What to do: The entries are to be reproduced verbatim, with all pictures omitted.

Stored data:
- - -

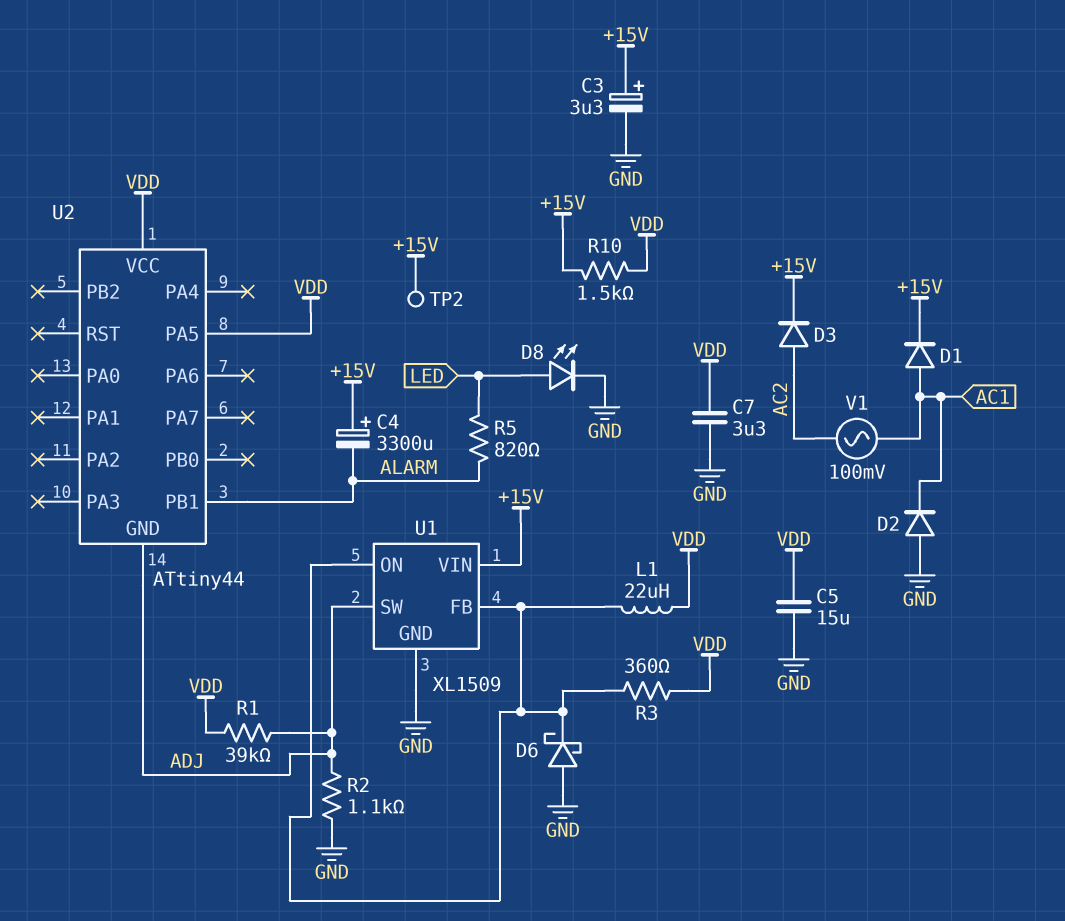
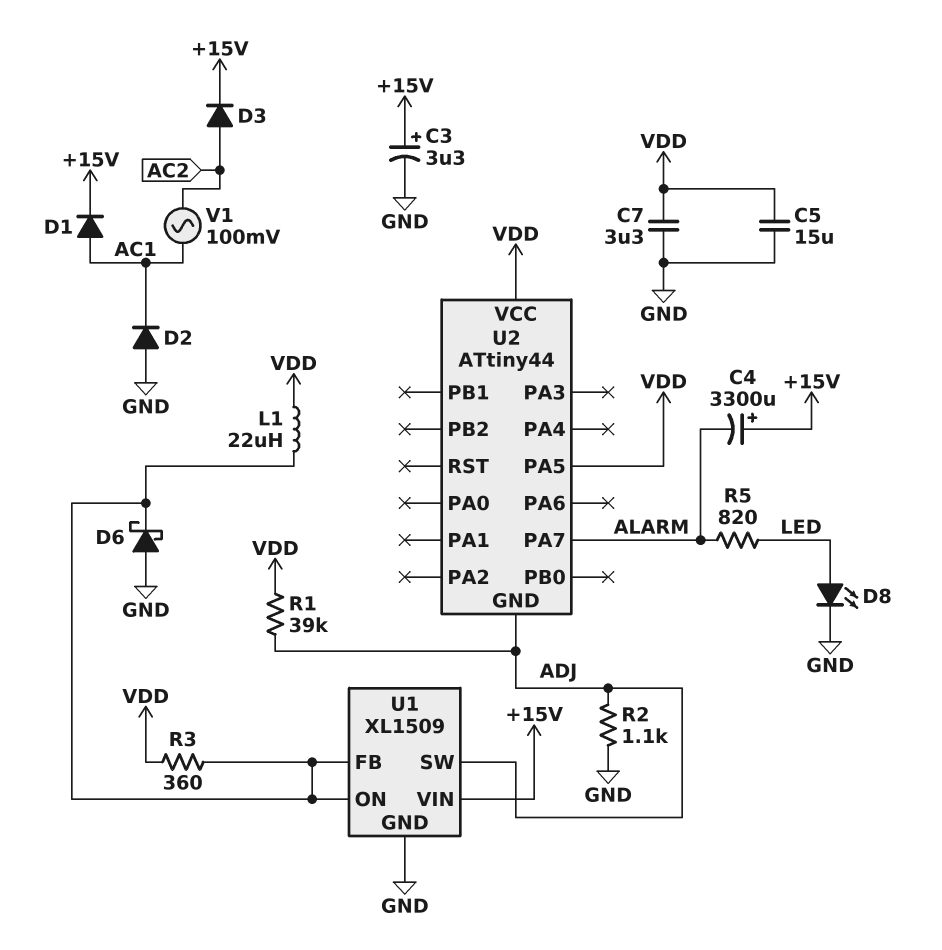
R10: 1.5k (+15V, VDD) -> none
TP2: test point (+15V) -> none
U2 pin PA7: none -> ALARM
U2 pin PB1: ALARM -> none

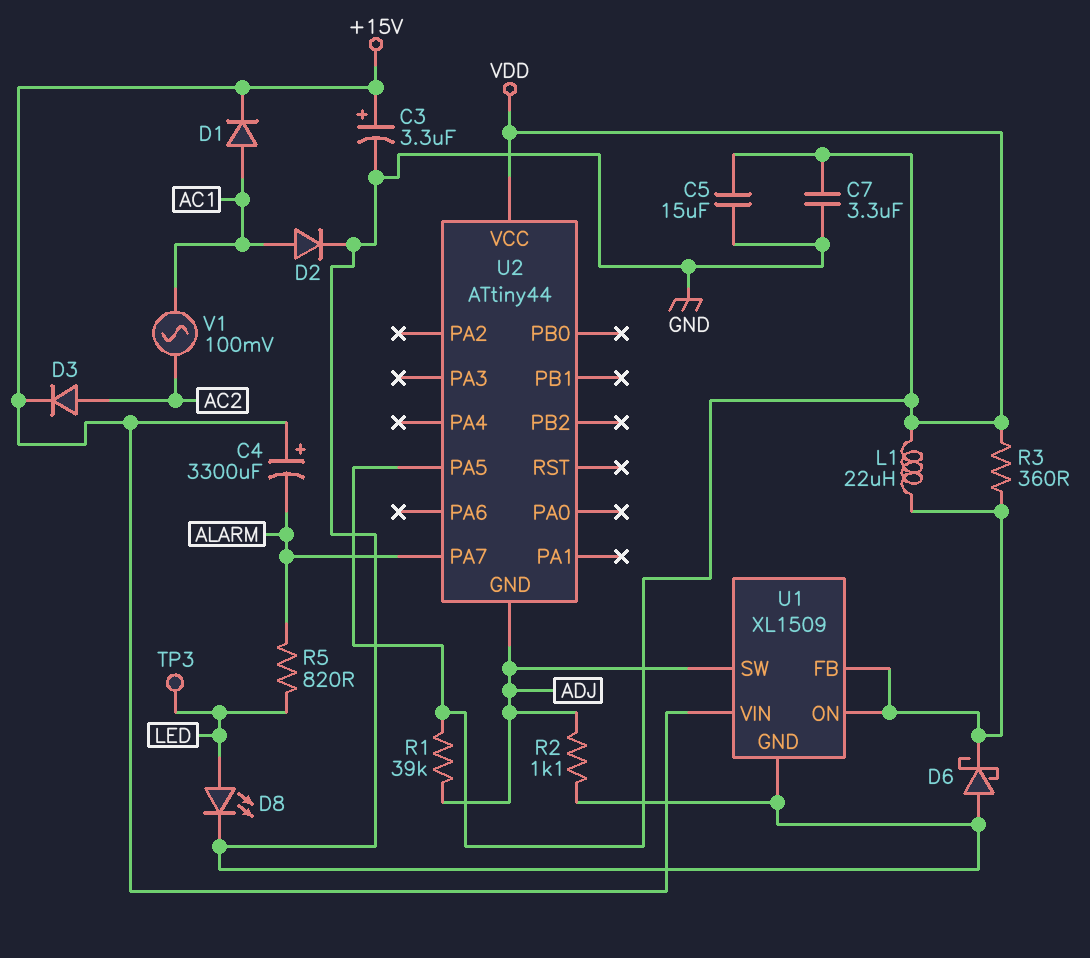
D2: diode (A GND, K AC1) -> diode (A AC1, K GND)
TP3: none -> test point (LED)

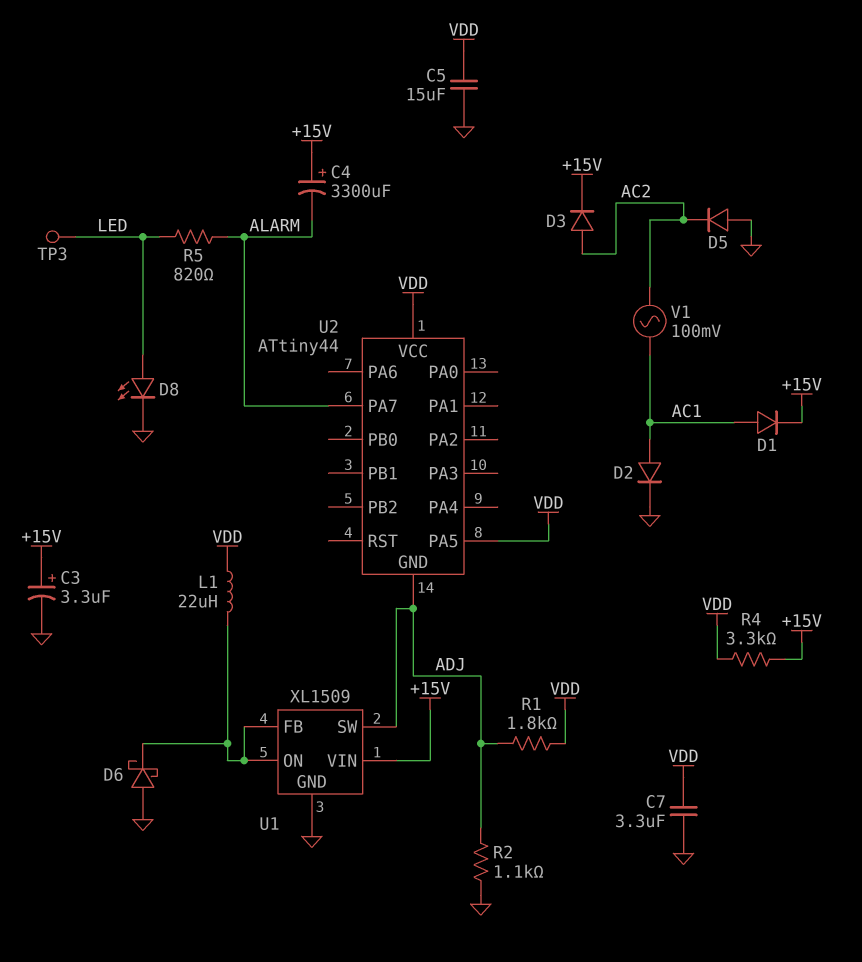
D5: none -> diode (A GND, K AC2)
R1: 39k (ADJ, VDD) -> 1.8k (ADJ, VDD)
R3: 360 (U1/FB, VDD) -> none
R4: none -> 3.3k (+15V, VDD)

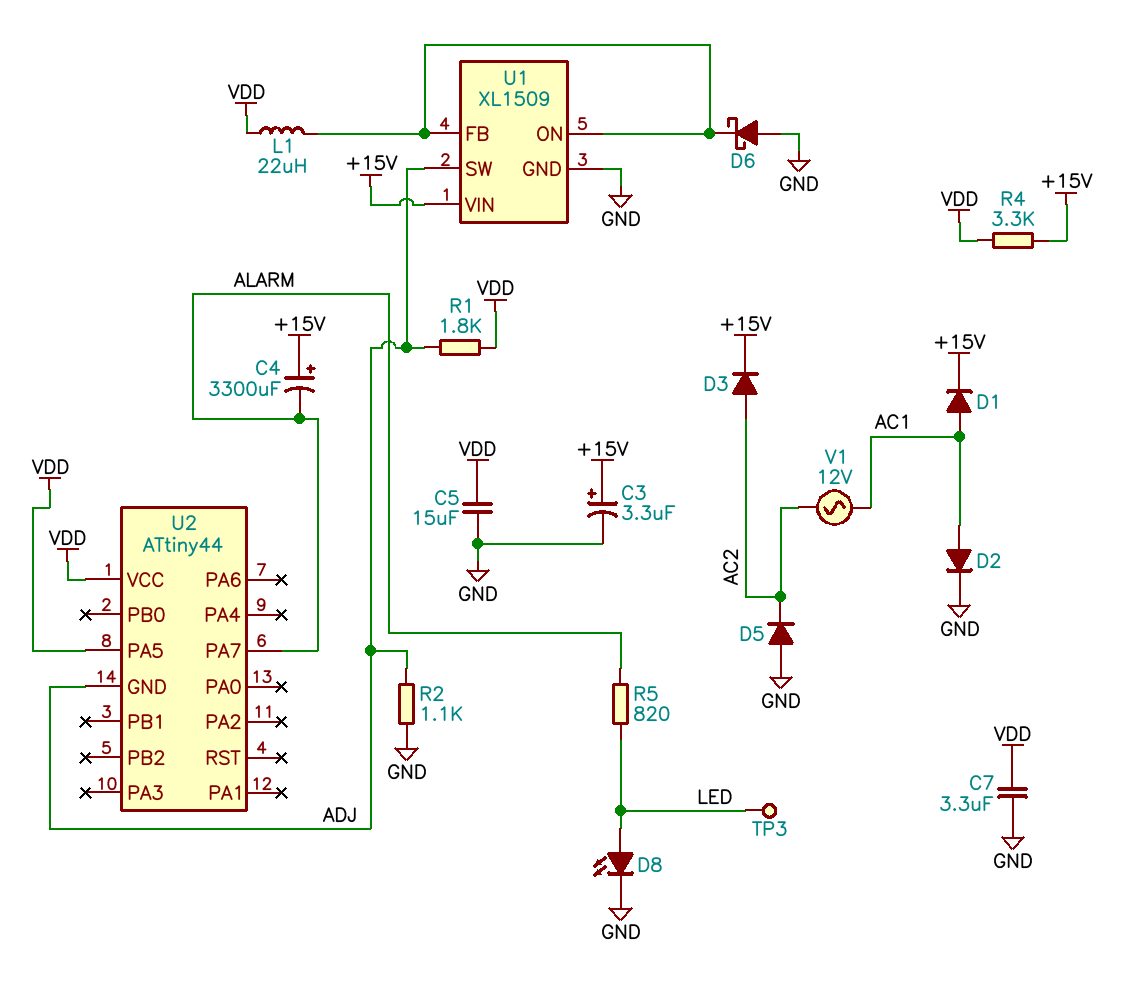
V1: AC 100mV (AC1, AC2) -> AC 12V (AC1, AC2)

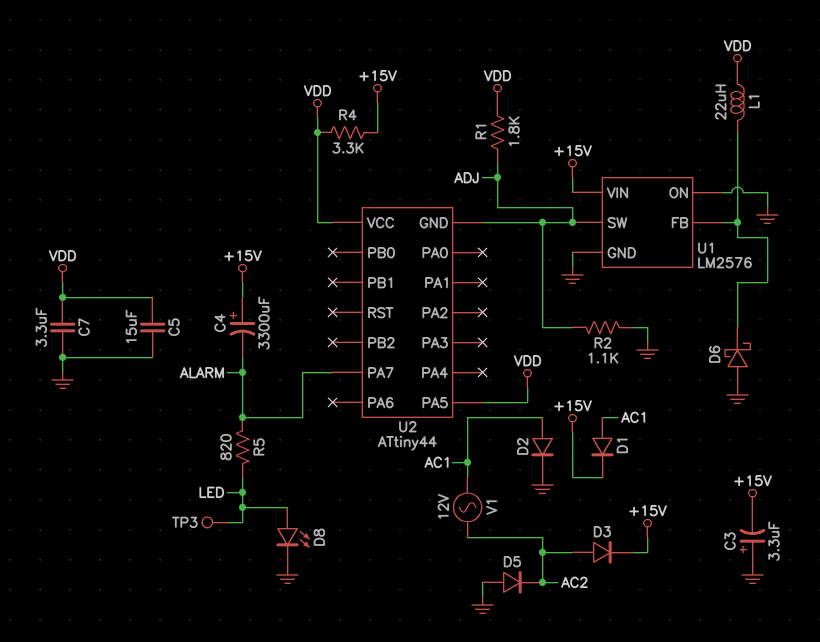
C3: 3.3uF (plus +15V, minus GND) -> 3.3uF (plus GND, minus +15V)
U1: XL1509 -> LM2576
U1 pin ON: U1/FB -> GND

- - -

Your solution:
R10: 1.5k (+15V, VDD) -> none
TP2: test point (+15V) -> none
U2 pin PA7: none -> ALARM
U2 pin PB1: ALARM -> none

D2: diode (A GND, K AC1) -> diode (A AC1, K GND)
TP3: none -> test point (LED)

D5: none -> diode (A GND, K AC2)
R1: 39k (ADJ, VDD) -> 1.8k (ADJ, VDD)
R3: 360 (U1/FB, VDD) -> none
R4: none -> 3.3k (+15V, VDD)

V1: AC 100mV (AC1, AC2) -> AC 12V (AC1, AC2)

C3: 3.3uF (plus +15V, minus GND) -> 3.3uF (plus GND, minus +15V)
U1: XL1509 -> LM2576
U1 pin ON: U1/FB -> GND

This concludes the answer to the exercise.